[Data for processing Boundary: Start]

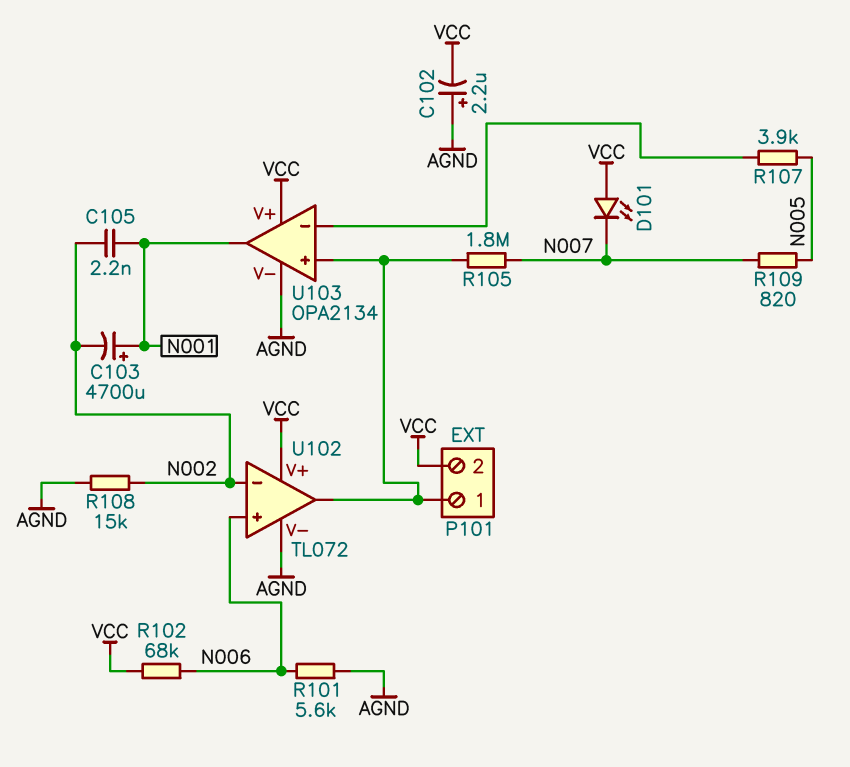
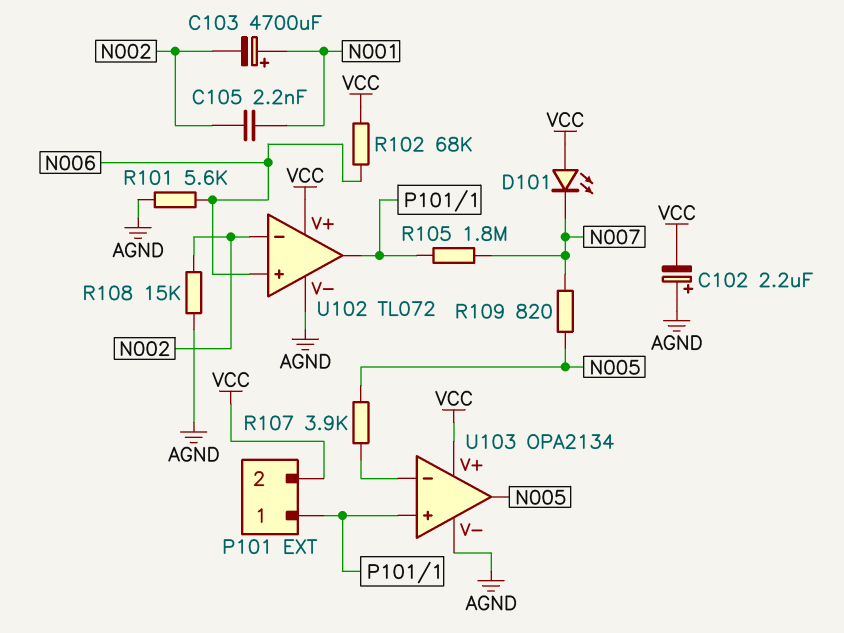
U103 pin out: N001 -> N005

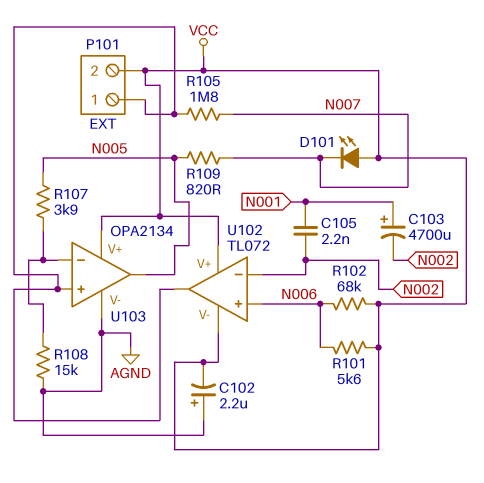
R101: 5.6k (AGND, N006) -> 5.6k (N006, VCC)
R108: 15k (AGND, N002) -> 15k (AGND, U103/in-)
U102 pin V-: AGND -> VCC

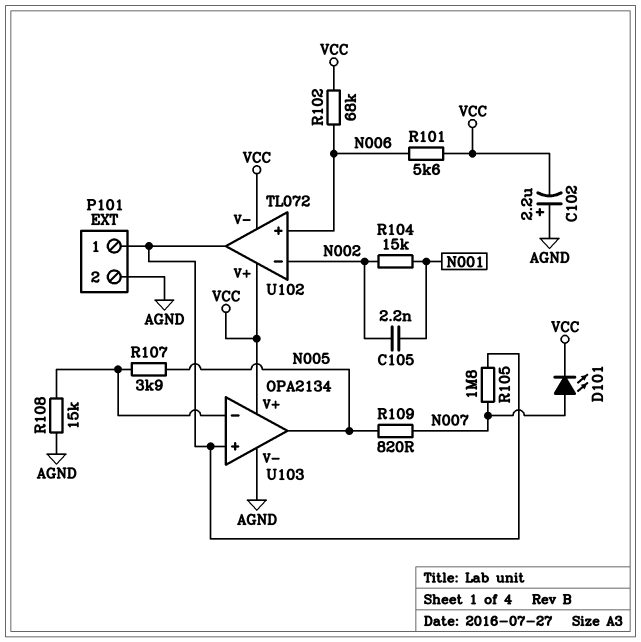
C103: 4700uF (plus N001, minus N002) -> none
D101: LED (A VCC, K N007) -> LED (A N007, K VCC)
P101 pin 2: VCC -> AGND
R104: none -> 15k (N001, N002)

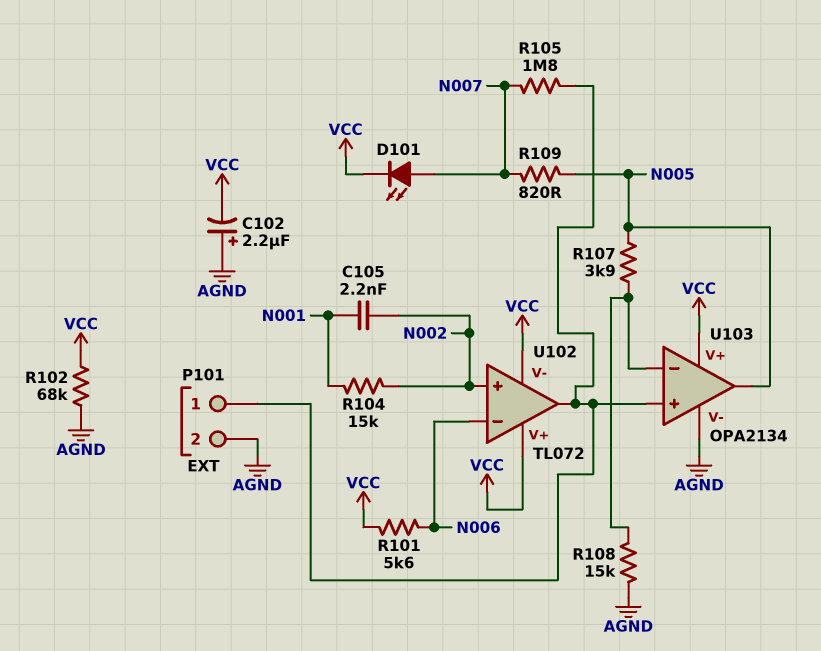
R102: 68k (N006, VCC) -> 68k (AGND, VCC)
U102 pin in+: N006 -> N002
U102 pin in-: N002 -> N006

[Data for processing Boundary: End]
[Data for processing Boundary: Start]

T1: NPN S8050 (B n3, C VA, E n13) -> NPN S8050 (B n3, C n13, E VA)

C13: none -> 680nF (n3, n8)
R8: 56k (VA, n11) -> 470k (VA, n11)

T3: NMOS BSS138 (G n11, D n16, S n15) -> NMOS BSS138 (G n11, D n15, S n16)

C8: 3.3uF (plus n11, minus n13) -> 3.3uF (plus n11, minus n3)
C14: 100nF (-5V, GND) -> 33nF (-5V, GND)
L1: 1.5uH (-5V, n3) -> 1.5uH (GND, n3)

[Data for processing Boundary: End]
[Data for processing Boundary: Start]

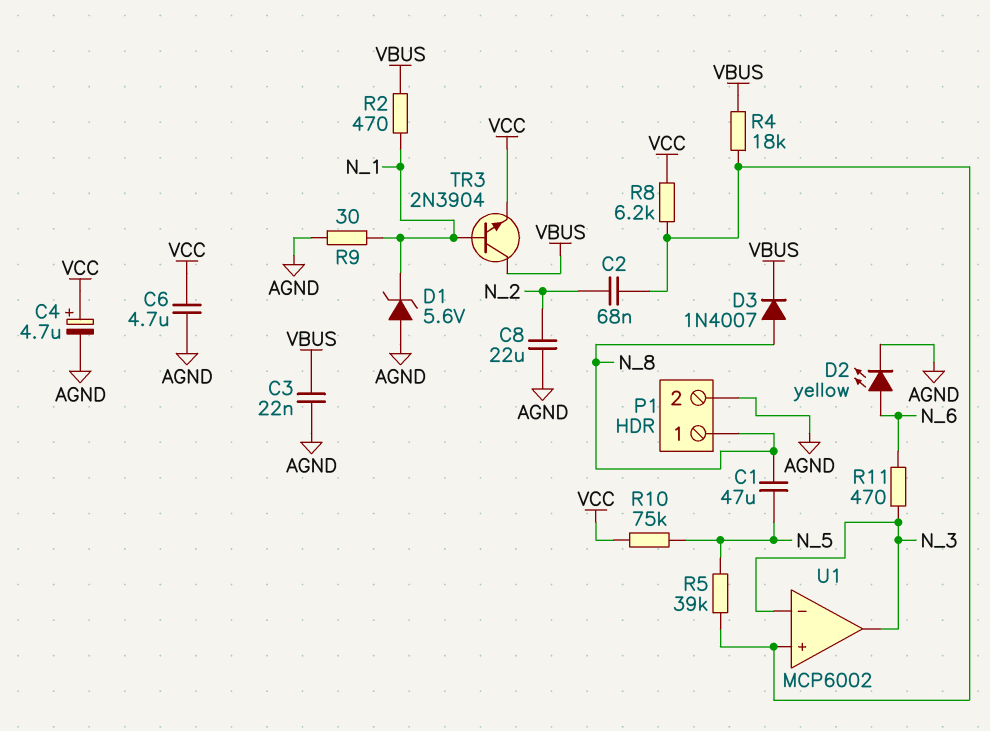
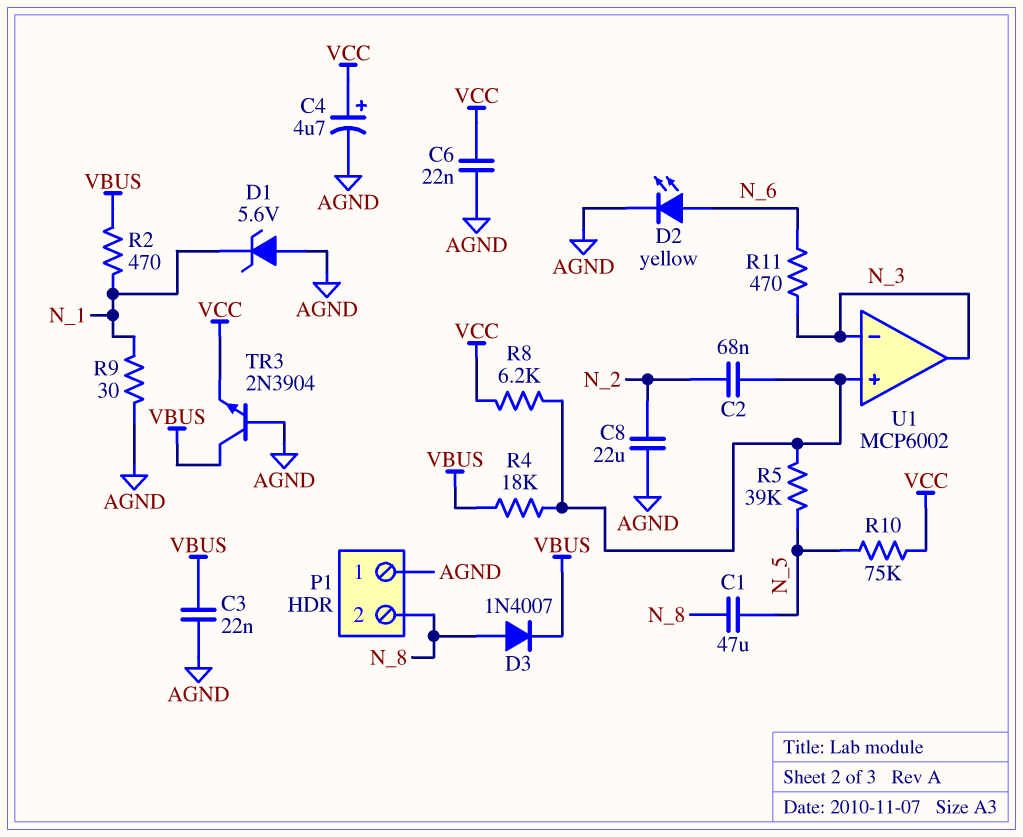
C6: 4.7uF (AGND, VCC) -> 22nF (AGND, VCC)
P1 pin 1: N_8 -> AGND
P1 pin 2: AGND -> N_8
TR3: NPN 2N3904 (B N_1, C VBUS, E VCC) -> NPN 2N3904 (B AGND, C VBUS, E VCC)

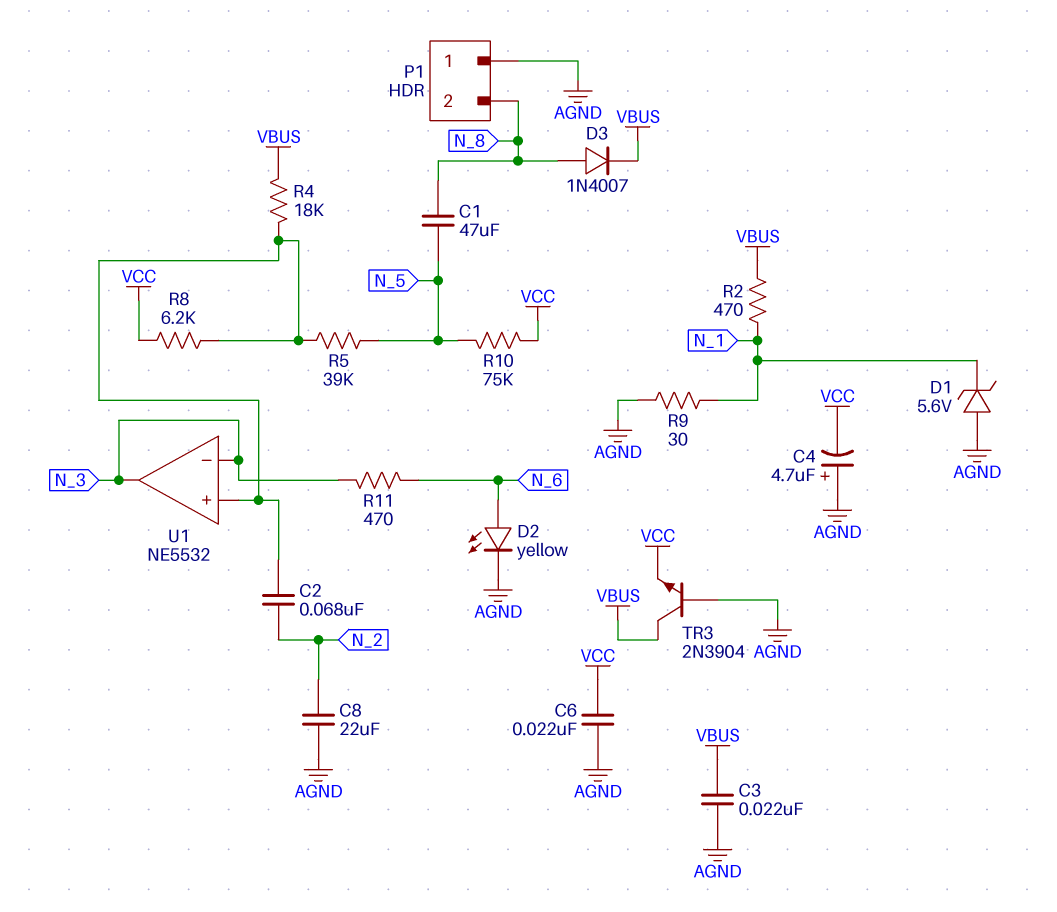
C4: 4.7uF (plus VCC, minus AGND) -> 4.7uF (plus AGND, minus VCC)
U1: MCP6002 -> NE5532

[Data for processing Boundary: End]

* _What you have to do_:
Report the lines above that contain "none".

* _Result of the exercise_:
C103: 4700uF (plus N001, minus N002) -> none
R104: none -> 15k (N001, N002)
C13: none -> 680nF (n3, n8)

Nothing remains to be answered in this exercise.